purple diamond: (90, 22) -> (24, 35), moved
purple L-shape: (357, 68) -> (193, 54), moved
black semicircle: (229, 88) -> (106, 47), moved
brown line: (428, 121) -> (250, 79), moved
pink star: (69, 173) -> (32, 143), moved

* * *

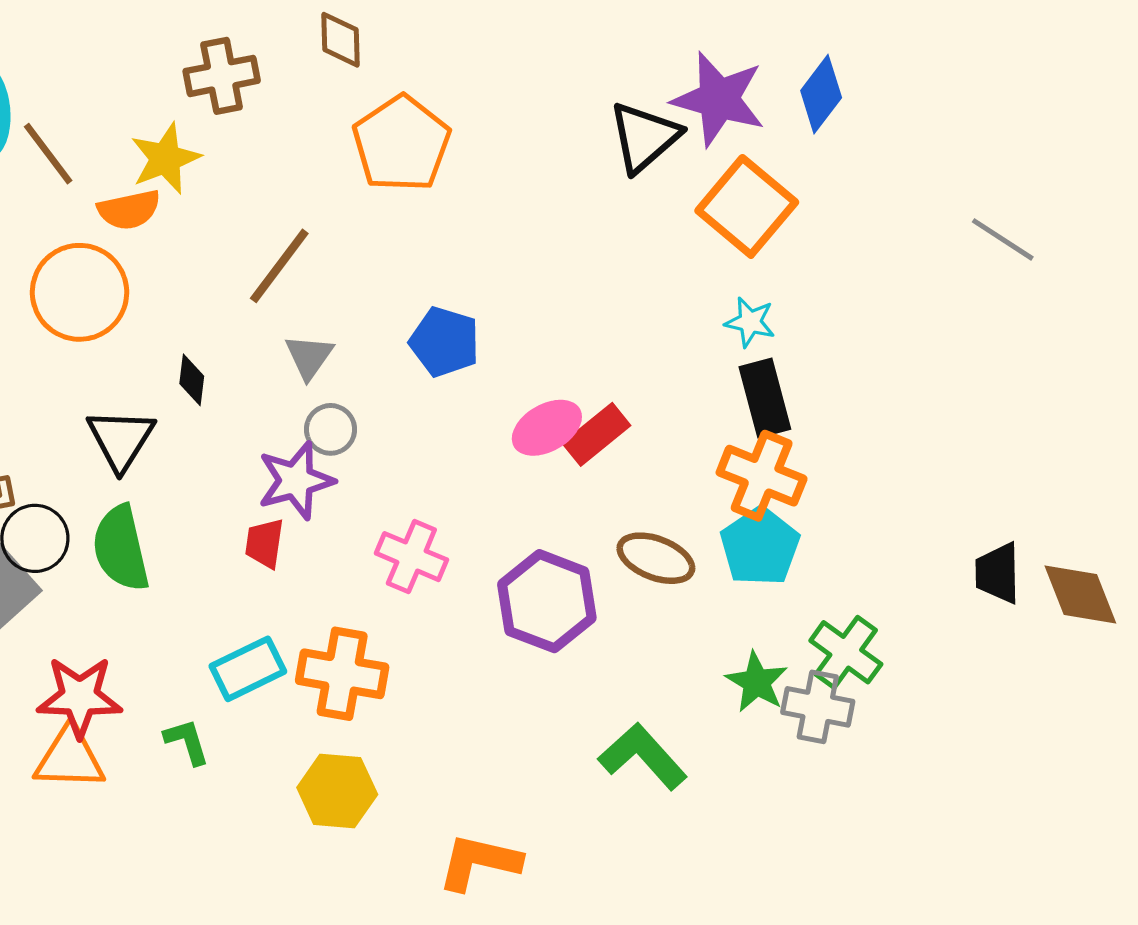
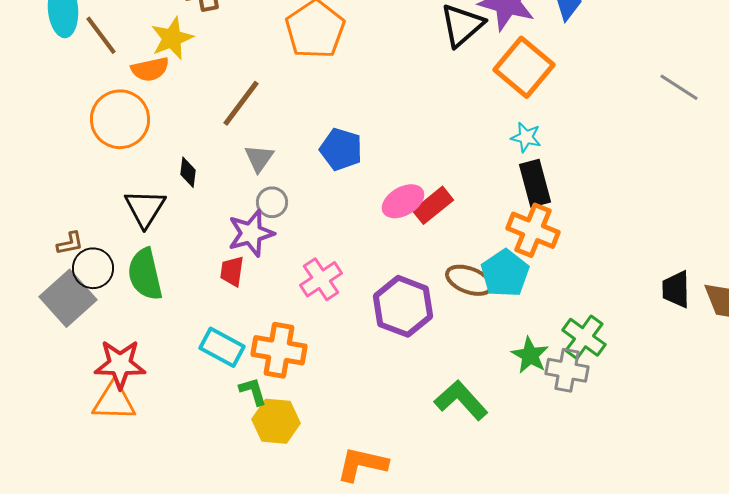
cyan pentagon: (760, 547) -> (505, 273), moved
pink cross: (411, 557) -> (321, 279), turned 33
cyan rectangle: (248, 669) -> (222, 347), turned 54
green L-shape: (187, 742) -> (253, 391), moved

...

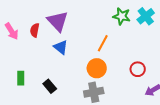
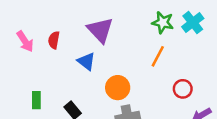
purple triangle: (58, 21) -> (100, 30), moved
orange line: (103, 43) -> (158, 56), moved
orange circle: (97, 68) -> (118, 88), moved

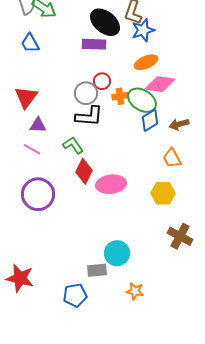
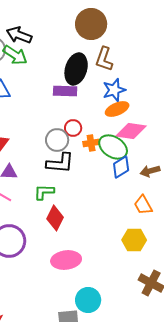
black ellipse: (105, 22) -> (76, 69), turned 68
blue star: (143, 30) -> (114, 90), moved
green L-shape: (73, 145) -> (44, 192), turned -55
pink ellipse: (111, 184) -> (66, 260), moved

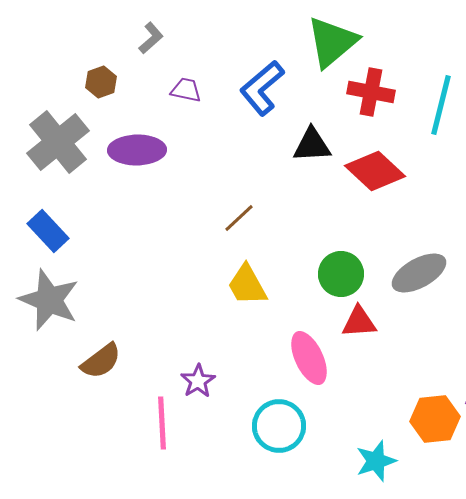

§ **TASK STATEMENT**
In the records above, find the line with "pink cross: (411, 557)"; write out exactly that line and each one after it, stopping after the line with "green L-shape: (187, 742)".

§ **ANSWER TO THE PROBLEM**
pink cross: (411, 557) -> (321, 279), turned 33
cyan rectangle: (248, 669) -> (222, 347), turned 54
green L-shape: (187, 742) -> (253, 391), moved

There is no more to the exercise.